Task: From the entries below, tally how many lines contain "orange" and report only that figure.

Source data:
Segment Open

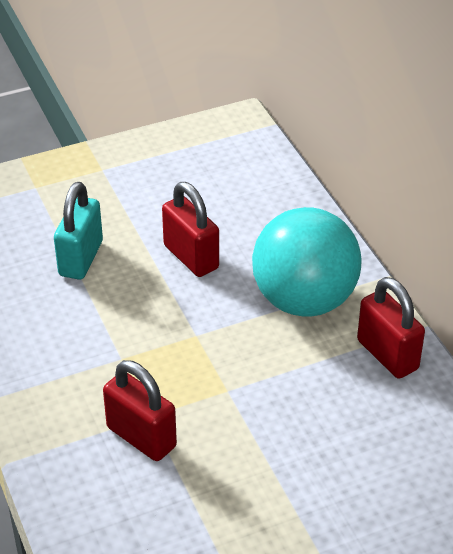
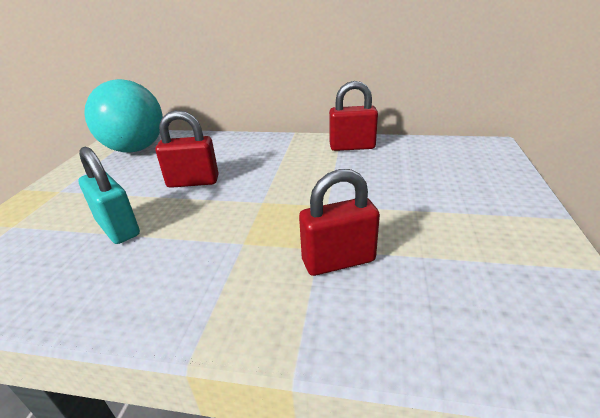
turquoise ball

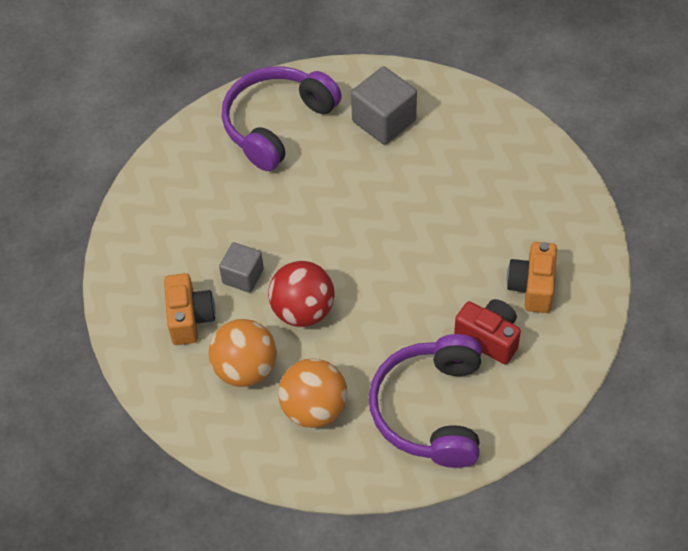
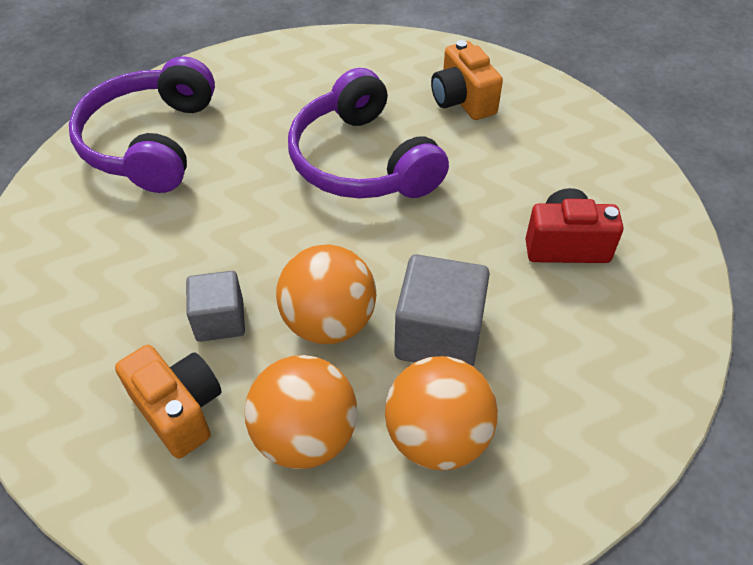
orange ball (2nd from left)
purple over-ear headphones (2nd from left)
ash-grey block (2nd from left)
orange camera (2nd from left)

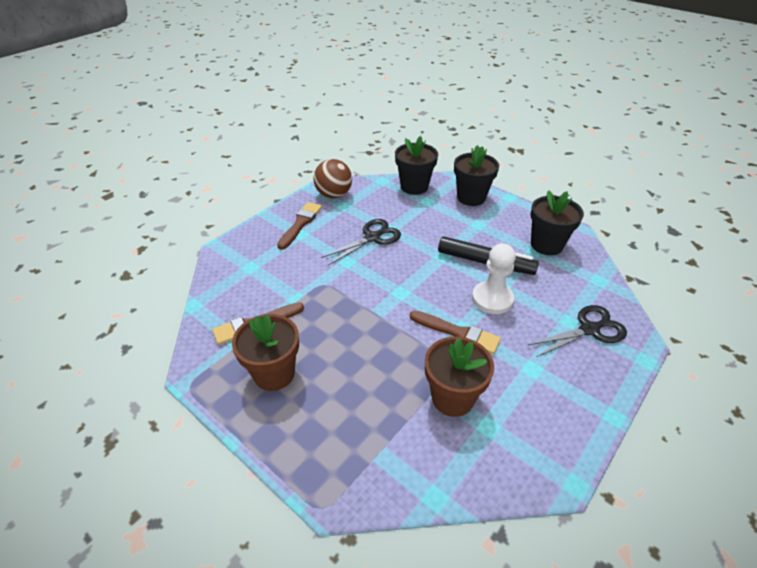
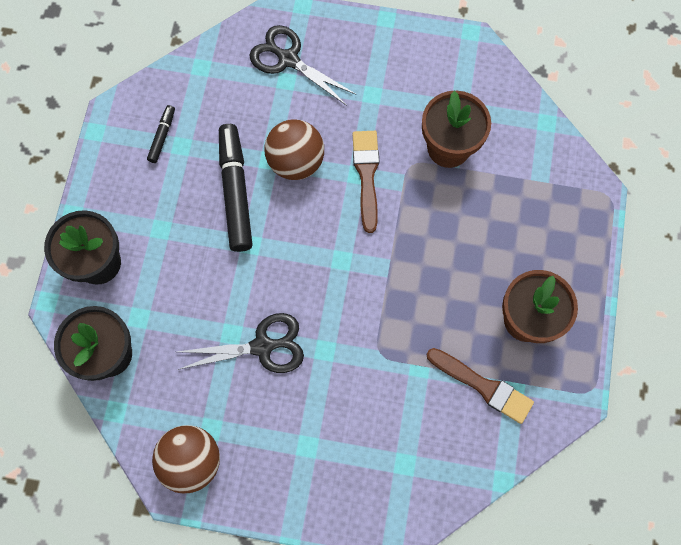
black felt pen (1st from left)
black scissors (1st from left)
dark brown ball (2nd from left)
dark brown brush (2nd from left in the first image)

Segment Closed

Answer to the exercise: 2